» WHAT THIS TASK INVOLVES
Retype the records below exactly. Leave nothing out.

» SUPPLIED DATA
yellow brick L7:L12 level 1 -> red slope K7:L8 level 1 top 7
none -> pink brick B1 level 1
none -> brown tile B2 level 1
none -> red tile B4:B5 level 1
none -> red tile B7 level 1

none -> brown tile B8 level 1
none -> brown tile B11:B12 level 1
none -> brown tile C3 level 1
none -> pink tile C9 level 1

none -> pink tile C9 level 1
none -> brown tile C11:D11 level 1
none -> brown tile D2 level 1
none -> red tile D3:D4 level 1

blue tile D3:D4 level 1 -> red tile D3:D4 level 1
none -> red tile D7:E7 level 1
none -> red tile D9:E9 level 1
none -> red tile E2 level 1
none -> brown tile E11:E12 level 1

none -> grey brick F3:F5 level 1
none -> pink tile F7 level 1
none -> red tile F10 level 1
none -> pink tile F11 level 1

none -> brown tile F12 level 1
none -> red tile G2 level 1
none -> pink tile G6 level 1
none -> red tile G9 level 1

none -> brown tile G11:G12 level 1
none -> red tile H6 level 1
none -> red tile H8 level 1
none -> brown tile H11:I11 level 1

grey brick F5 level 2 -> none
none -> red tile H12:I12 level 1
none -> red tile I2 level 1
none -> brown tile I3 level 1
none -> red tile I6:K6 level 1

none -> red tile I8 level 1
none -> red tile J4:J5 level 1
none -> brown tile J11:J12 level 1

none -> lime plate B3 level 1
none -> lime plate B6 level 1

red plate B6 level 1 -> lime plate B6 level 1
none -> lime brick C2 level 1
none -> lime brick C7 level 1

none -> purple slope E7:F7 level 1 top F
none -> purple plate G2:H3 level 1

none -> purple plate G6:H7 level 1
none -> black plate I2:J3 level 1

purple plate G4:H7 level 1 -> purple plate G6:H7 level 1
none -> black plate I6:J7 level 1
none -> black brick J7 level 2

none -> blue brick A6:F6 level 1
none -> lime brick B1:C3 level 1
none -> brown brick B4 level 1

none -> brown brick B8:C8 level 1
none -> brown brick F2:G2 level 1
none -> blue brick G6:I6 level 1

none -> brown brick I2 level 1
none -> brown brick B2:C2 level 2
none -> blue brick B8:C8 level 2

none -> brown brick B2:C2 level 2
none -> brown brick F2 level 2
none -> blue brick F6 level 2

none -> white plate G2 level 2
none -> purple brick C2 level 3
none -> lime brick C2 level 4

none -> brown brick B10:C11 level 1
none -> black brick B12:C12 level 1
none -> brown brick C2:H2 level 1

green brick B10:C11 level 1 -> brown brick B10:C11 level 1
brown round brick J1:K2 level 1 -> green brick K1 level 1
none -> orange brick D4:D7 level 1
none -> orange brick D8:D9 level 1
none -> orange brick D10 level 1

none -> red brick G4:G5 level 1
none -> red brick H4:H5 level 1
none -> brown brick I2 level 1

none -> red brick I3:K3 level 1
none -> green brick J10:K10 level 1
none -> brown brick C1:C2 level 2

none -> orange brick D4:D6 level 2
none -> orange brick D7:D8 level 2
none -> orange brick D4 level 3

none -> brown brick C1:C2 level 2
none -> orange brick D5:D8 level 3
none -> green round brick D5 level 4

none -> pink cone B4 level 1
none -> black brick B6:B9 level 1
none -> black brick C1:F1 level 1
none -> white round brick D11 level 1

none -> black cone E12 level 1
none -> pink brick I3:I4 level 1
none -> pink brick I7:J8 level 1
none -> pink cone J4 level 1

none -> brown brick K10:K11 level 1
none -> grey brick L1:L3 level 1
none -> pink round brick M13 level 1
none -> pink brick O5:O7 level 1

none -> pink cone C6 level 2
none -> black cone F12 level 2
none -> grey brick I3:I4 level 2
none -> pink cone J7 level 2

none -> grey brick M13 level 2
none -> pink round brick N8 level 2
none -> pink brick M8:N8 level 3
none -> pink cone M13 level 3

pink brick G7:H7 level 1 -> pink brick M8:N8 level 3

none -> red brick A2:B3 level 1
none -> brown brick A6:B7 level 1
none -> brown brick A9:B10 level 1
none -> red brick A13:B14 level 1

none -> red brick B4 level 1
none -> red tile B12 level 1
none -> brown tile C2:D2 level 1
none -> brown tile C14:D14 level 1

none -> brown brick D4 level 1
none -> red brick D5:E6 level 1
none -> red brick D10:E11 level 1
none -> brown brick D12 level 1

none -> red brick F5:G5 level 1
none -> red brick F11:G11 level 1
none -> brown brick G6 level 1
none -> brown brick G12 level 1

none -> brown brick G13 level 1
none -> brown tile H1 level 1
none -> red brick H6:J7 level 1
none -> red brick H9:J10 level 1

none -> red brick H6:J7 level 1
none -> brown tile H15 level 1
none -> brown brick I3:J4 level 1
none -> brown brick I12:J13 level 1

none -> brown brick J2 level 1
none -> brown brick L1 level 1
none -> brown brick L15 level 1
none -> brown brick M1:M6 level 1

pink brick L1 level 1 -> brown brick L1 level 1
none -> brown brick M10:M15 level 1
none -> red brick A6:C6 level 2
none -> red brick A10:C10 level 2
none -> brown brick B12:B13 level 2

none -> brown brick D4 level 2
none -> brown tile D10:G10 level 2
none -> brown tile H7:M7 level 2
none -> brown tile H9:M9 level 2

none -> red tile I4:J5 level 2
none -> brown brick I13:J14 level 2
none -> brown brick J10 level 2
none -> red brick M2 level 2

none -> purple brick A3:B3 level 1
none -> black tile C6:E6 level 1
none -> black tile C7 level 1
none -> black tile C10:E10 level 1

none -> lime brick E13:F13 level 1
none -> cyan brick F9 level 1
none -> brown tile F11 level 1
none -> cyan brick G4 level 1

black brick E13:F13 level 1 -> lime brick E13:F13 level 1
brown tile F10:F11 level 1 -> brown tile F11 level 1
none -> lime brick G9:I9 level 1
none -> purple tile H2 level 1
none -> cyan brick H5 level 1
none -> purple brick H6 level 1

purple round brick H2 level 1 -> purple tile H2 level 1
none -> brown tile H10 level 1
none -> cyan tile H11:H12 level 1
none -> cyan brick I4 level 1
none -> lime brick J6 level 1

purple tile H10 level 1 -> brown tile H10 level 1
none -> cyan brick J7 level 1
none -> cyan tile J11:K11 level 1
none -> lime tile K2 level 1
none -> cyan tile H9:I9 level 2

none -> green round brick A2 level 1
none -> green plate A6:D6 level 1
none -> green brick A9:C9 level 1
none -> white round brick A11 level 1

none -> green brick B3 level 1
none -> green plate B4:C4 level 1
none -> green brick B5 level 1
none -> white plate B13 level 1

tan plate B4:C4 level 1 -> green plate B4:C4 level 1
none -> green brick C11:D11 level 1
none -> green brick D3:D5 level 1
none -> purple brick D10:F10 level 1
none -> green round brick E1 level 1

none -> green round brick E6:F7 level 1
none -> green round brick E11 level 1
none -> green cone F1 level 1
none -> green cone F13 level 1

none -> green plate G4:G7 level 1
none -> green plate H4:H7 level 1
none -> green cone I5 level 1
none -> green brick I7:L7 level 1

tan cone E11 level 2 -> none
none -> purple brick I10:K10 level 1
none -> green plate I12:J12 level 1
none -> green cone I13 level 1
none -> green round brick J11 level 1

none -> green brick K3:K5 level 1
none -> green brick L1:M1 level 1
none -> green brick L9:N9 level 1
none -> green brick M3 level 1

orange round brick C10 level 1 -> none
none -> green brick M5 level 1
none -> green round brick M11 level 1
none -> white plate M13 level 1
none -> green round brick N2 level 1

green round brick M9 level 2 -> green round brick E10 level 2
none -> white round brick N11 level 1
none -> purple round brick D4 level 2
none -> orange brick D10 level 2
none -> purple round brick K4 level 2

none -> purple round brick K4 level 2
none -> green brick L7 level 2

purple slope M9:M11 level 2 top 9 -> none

» SOLUTION TO THE PROBLEM
yellow brick L7:L12 level 1 -> red slope K7:L8 level 1 top 7
none -> pink brick B1 level 1
none -> brown tile B2 level 1
none -> red tile B4:B5 level 1
none -> red tile B7 level 1

none -> brown tile B8 level 1
none -> brown tile B11:B12 level 1
none -> brown tile C3 level 1
none -> pink tile C9 level 1

none -> pink tile C9 level 1
none -> brown tile C11:D11 level 1
none -> brown tile D2 level 1
none -> red tile D3:D4 level 1

blue tile D3:D4 level 1 -> red tile D3:D4 level 1
none -> red tile D7:E7 level 1
none -> red tile D9:E9 level 1
none -> red tile E2 level 1
none -> brown tile E11:E12 level 1

none -> grey brick F3:F5 level 1
none -> pink tile F7 level 1
none -> red tile F10 level 1
none -> pink tile F11 level 1

none -> brown tile F12 level 1
none -> red tile G2 level 1
none -> pink tile G6 level 1
none -> red tile G9 level 1

none -> brown tile G11:G12 level 1
none -> red tile H6 level 1
none -> red tile H8 level 1
none -> brown tile H11:I11 level 1

grey brick F5 level 2 -> none
none -> red tile H12:I12 level 1
none -> red tile I2 level 1
none -> brown tile I3 level 1
none -> red tile I6:K6 level 1

none -> red tile I8 level 1
none -> red tile J4:J5 level 1
none -> brown tile J11:J12 level 1

none -> lime plate B3 level 1
none -> lime plate B6 level 1

red plate B6 level 1 -> lime plate B6 level 1
none -> lime brick C2 level 1
none -> lime brick C7 level 1

none -> purple slope E7:F7 level 1 top F
none -> purple plate G2:H3 level 1

none -> purple plate G6:H7 level 1
none -> black plate I2:J3 level 1

purple plate G4:H7 level 1 -> purple plate G6:H7 level 1
none -> black plate I6:J7 level 1
none -> black brick J7 level 2

none -> blue brick A6:F6 level 1
none -> lime brick B1:C3 level 1
none -> brown brick B4 level 1

none -> brown brick B8:C8 level 1
none -> brown brick F2:G2 level 1
none -> blue brick G6:I6 level 1

none -> brown brick I2 level 1
none -> brown brick B2:C2 level 2
none -> blue brick B8:C8 level 2

none -> brown brick B2:C2 level 2
none -> brown brick F2 level 2
none -> blue brick F6 level 2

none -> white plate G2 level 2
none -> purple brick C2 level 3
none -> lime brick C2 level 4

none -> brown brick B10:C11 level 1
none -> black brick B12:C12 level 1
none -> brown brick C2:H2 level 1

green brick B10:C11 level 1 -> brown brick B10:C11 level 1
brown round brick J1:K2 level 1 -> green brick K1 level 1
none -> orange brick D4:D7 level 1
none -> orange brick D8:D9 level 1
none -> orange brick D10 level 1

none -> red brick G4:G5 level 1
none -> red brick H4:H5 level 1
none -> brown brick I2 level 1

none -> red brick I3:K3 level 1
none -> green brick J10:K10 level 1
none -> brown brick C1:C2 level 2

none -> orange brick D4:D6 level 2
none -> orange brick D7:D8 level 2
none -> orange brick D4 level 3

none -> brown brick C1:C2 level 2
none -> orange brick D5:D8 level 3
none -> green round brick D5 level 4

none -> pink cone B4 level 1
none -> black brick B6:B9 level 1
none -> black brick C1:F1 level 1
none -> white round brick D11 level 1

none -> black cone E12 level 1
none -> pink brick I3:I4 level 1
none -> pink brick I7:J8 level 1
none -> pink cone J4 level 1

none -> brown brick K10:K11 level 1
none -> grey brick L1:L3 level 1
none -> pink round brick M13 level 1
none -> pink brick O5:O7 level 1

none -> pink cone C6 level 2
none -> black cone F12 level 2
none -> grey brick I3:I4 level 2
none -> pink cone J7 level 2

none -> grey brick M13 level 2
none -> pink round brick N8 level 2
none -> pink brick M8:N8 level 3
none -> pink cone M13 level 3

pink brick G7:H7 level 1 -> pink brick M8:N8 level 3

none -> red brick A2:B3 level 1
none -> brown brick A6:B7 level 1
none -> brown brick A9:B10 level 1
none -> red brick A13:B14 level 1

none -> red brick B4 level 1
none -> red tile B12 level 1
none -> brown tile C2:D2 level 1
none -> brown tile C14:D14 level 1

none -> brown brick D4 level 1
none -> red brick D5:E6 level 1
none -> red brick D10:E11 level 1
none -> brown brick D12 level 1

none -> red brick F5:G5 level 1
none -> red brick F11:G11 level 1
none -> brown brick G6 level 1
none -> brown brick G12 level 1

none -> brown brick G13 level 1
none -> brown tile H1 level 1
none -> red brick H6:J7 level 1
none -> red brick H9:J10 level 1

none -> red brick H6:J7 level 1
none -> brown tile H15 level 1
none -> brown brick I3:J4 level 1
none -> brown brick I12:J13 level 1

none -> brown brick J2 level 1
none -> brown brick L1 level 1
none -> brown brick L15 level 1
none -> brown brick M1:M6 level 1

pink brick L1 level 1 -> brown brick L1 level 1
none -> brown brick M10:M15 level 1
none -> red brick A6:C6 level 2
none -> red brick A10:C10 level 2
none -> brown brick B12:B13 level 2

none -> brown brick D4 level 2
none -> brown tile D10:G10 level 2
none -> brown tile H7:M7 level 2
none -> brown tile H9:M9 level 2

none -> red tile I4:J5 level 2
none -> brown brick I13:J14 level 2
none -> brown brick J10 level 2
none -> red brick M2 level 2

none -> purple brick A3:B3 level 1
none -> black tile C6:E6 level 1
none -> black tile C7 level 1
none -> black tile C10:E10 level 1

none -> lime brick E13:F13 level 1
none -> cyan brick F9 level 1
none -> brown tile F11 level 1
none -> cyan brick G4 level 1

black brick E13:F13 level 1 -> lime brick E13:F13 level 1
brown tile F10:F11 level 1 -> brown tile F11 level 1
none -> lime brick G9:I9 level 1
none -> purple tile H2 level 1
none -> cyan brick H5 level 1
none -> purple brick H6 level 1

purple round brick H2 level 1 -> purple tile H2 level 1
none -> brown tile H10 level 1
none -> cyan tile H11:H12 level 1
none -> cyan brick I4 level 1
none -> lime brick J6 level 1

purple tile H10 level 1 -> brown tile H10 level 1
none -> cyan brick J7 level 1
none -> cyan tile J11:K11 level 1
none -> lime tile K2 level 1
none -> cyan tile H9:I9 level 2

none -> green round brick A2 level 1
none -> green plate A6:D6 level 1
none -> green brick A9:C9 level 1
none -> white round brick A11 level 1

none -> green brick B3 level 1
none -> green plate B4:C4 level 1
none -> green brick B5 level 1
none -> white plate B13 level 1

tan plate B4:C4 level 1 -> green plate B4:C4 level 1
none -> green brick C11:D11 level 1
none -> green brick D3:D5 level 1
none -> purple brick D10:F10 level 1
none -> green round brick E1 level 1

none -> green round brick E6:F7 level 1
none -> green round brick E11 level 1
none -> green cone F1 level 1
none -> green cone F13 level 1

none -> green plate G4:G7 level 1
none -> green plate H4:H7 level 1
none -> green cone I5 level 1
none -> green brick I7:L7 level 1

tan cone E11 level 2 -> none
none -> purple brick I10:K10 level 1
none -> green plate I12:J12 level 1
none -> green cone I13 level 1
none -> green round brick J11 level 1

none -> green brick K3:K5 level 1
none -> green brick L1:M1 level 1
none -> green brick L9:N9 level 1
none -> green brick M3 level 1

orange round brick C10 level 1 -> none
none -> green brick M5 level 1
none -> green round brick M11 level 1
none -> white plate M13 level 1
none -> green round brick N2 level 1

green round brick M9 level 2 -> green round brick E10 level 2
none -> white round brick N11 level 1
none -> purple round brick D4 level 2
none -> orange brick D10 level 2
none -> purple round brick K4 level 2

none -> purple round brick K4 level 2
none -> green brick L7 level 2

purple slope M9:M11 level 2 top 9 -> none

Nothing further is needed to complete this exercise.